TO DO: Lines with the string "Terminal" are to be identified in the listing and copied.

-- Opening Marker --

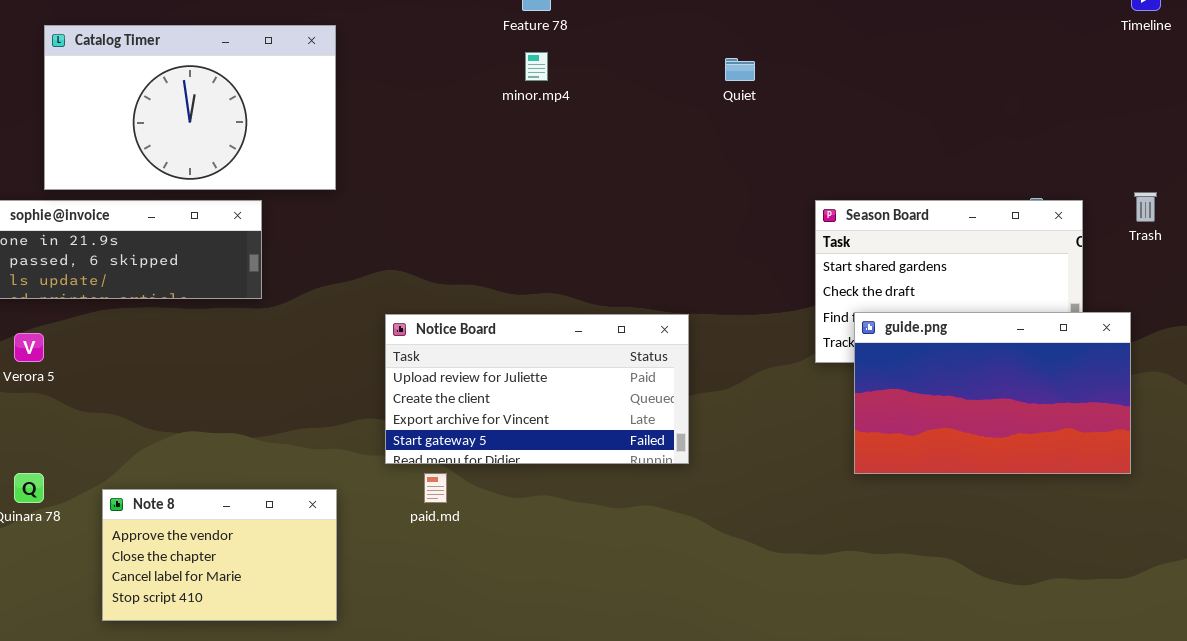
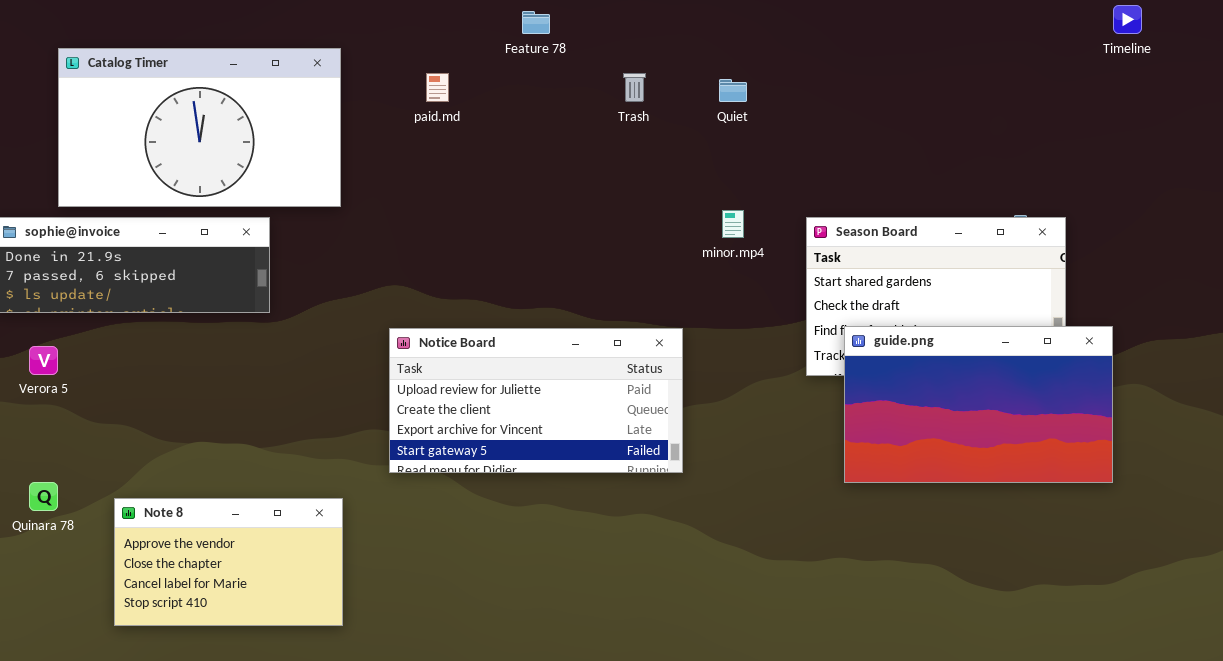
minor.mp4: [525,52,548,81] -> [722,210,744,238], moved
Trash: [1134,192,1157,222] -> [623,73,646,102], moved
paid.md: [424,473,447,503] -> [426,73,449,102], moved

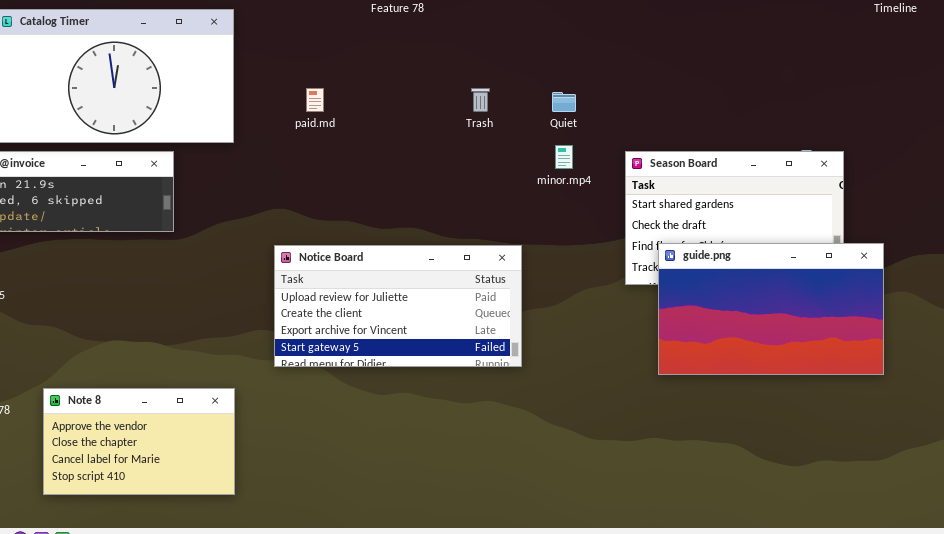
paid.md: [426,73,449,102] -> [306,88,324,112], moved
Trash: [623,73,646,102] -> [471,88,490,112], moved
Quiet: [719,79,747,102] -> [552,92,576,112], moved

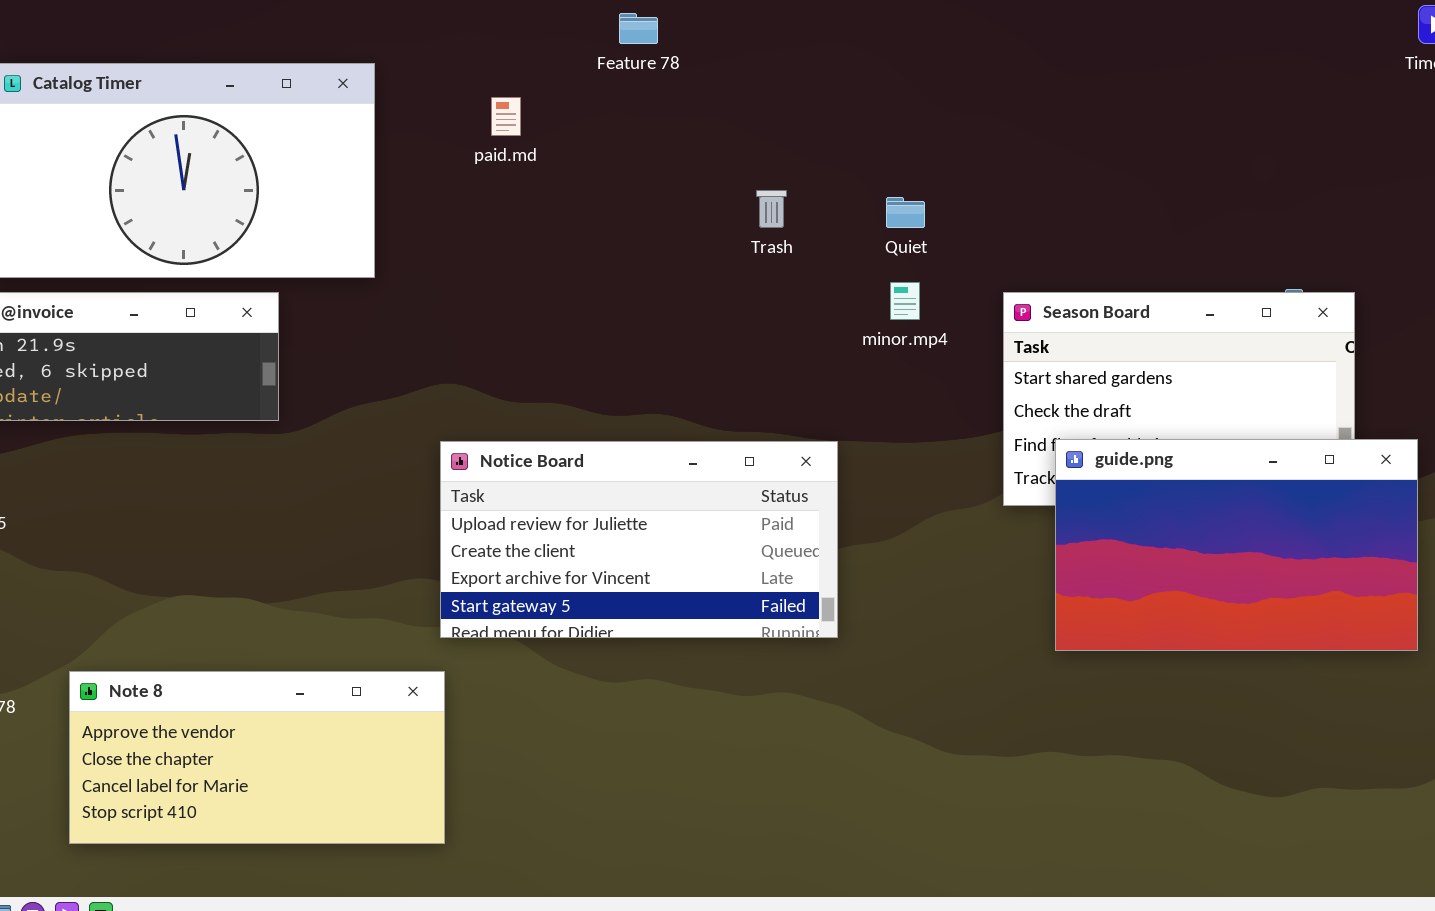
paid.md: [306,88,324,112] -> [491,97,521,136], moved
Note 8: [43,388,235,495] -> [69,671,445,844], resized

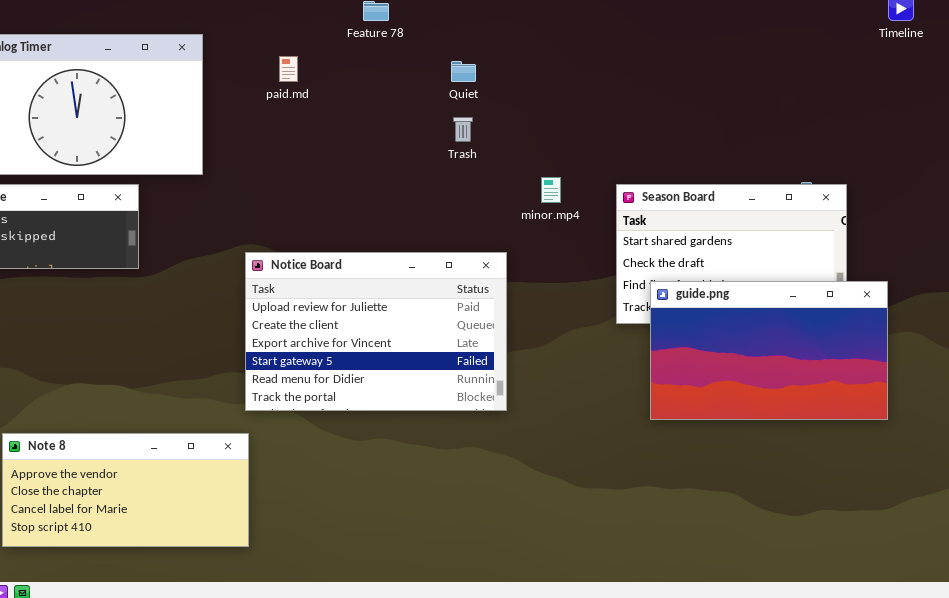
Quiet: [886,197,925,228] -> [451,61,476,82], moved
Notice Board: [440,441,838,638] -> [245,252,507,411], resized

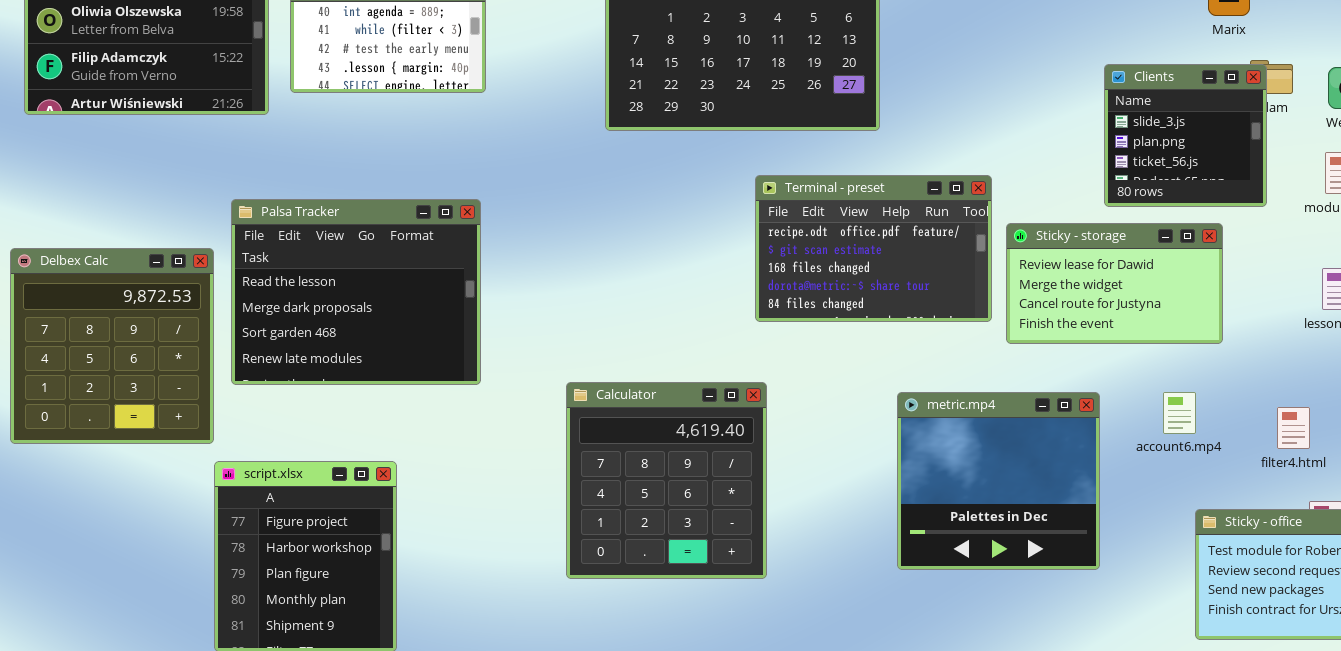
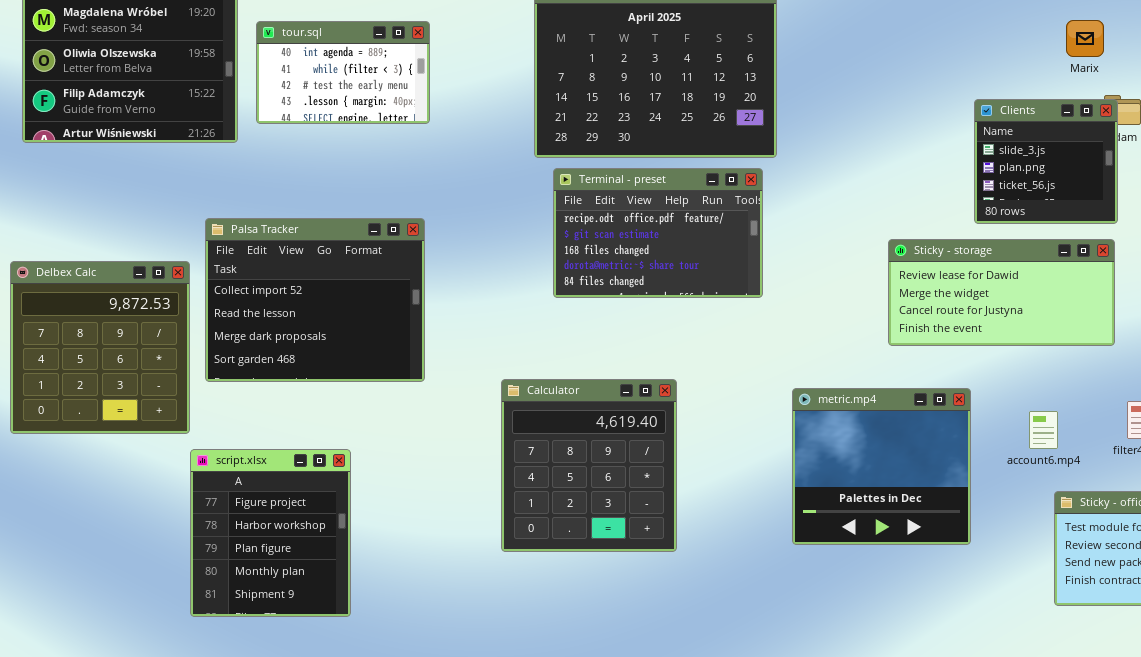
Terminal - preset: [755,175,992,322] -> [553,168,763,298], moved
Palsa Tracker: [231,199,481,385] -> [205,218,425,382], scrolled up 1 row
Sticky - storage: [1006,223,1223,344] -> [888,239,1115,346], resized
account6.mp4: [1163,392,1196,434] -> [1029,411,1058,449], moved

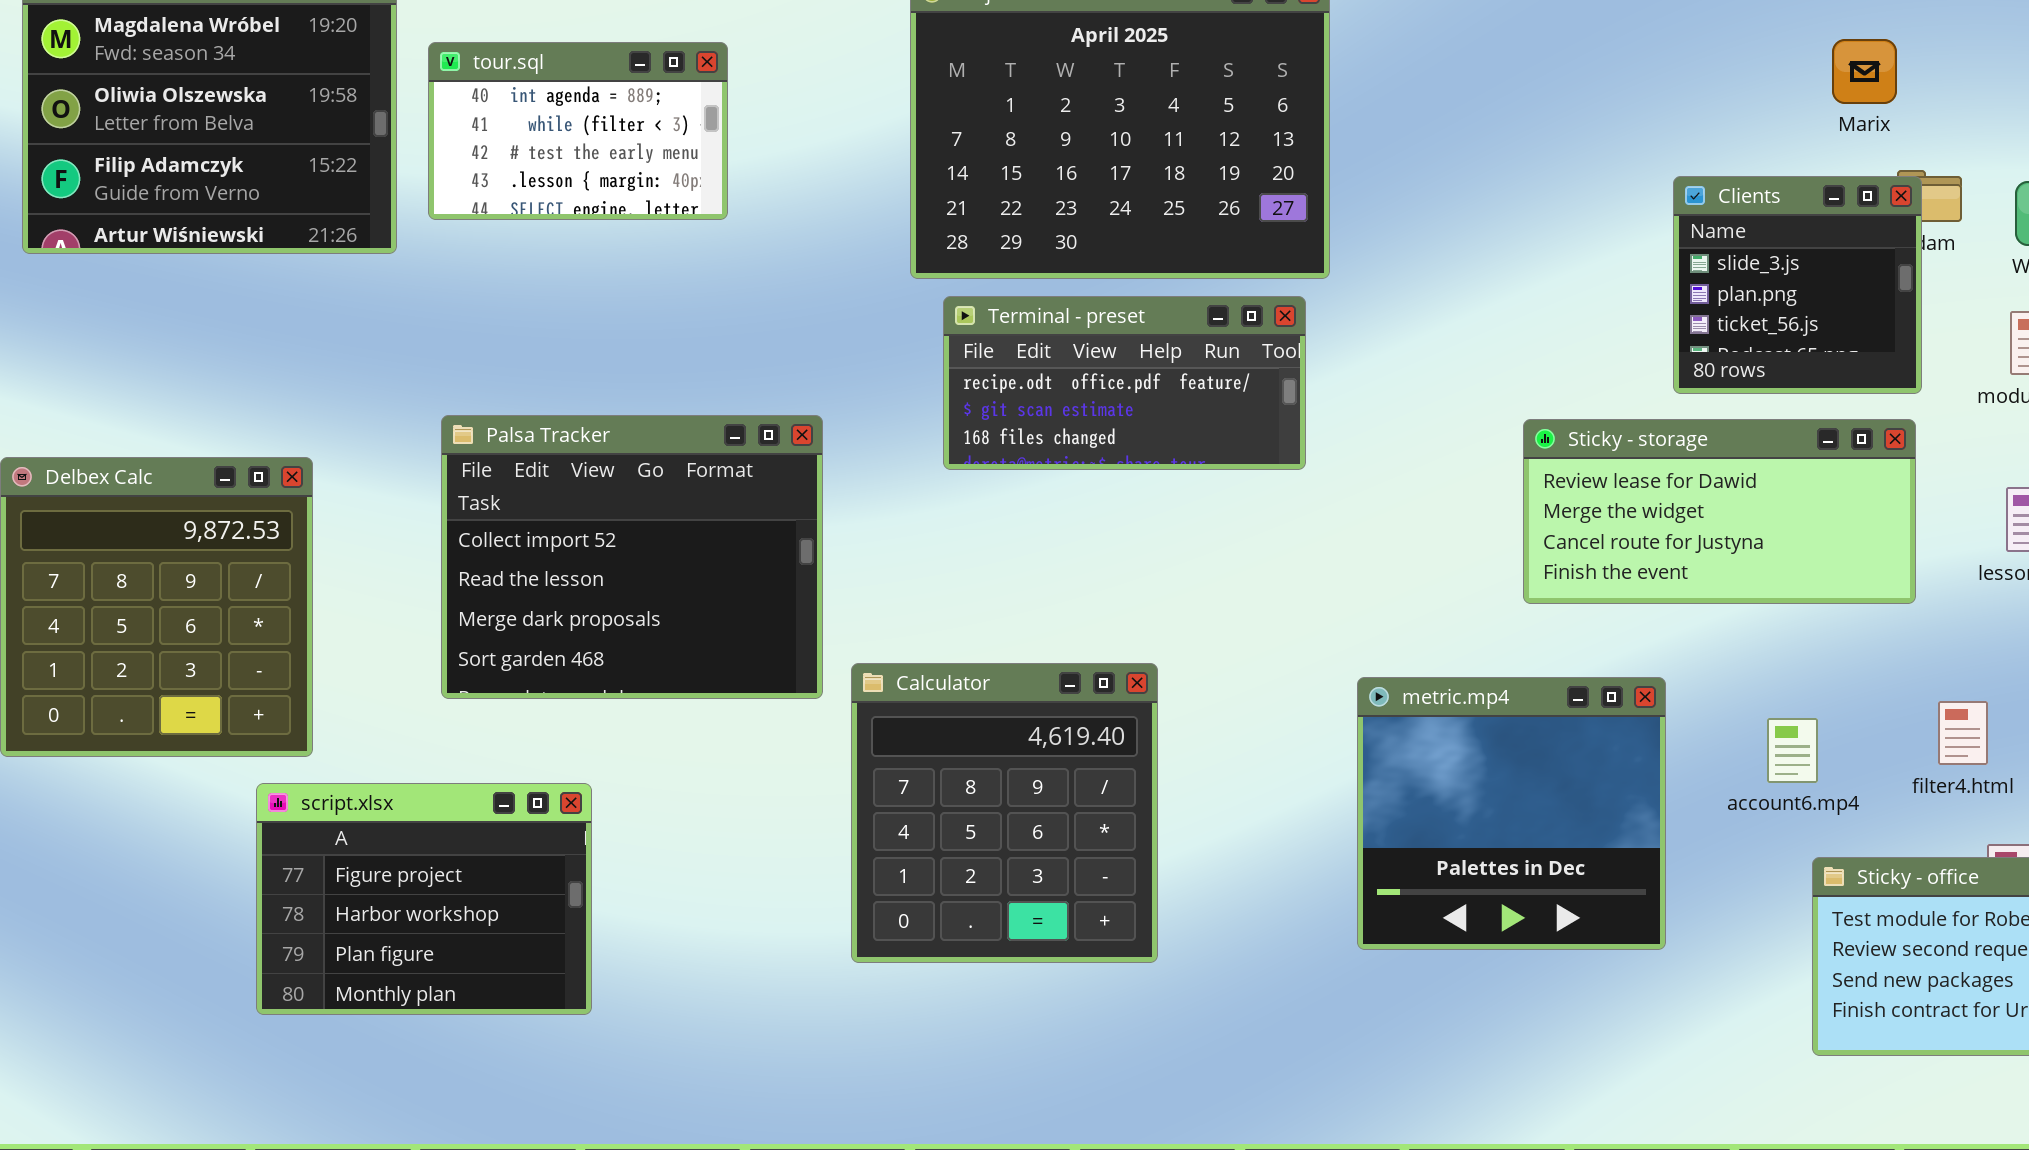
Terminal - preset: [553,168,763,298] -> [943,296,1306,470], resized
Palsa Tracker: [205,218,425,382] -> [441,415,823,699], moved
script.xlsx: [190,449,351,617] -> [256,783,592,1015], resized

-- Closing Marker --

THE COMPLETED TASK:
Terminal - preset: [755,175,992,322] -> [553,168,763,298], moved
Terminal - preset: [553,168,763,298] -> [943,296,1306,470], resized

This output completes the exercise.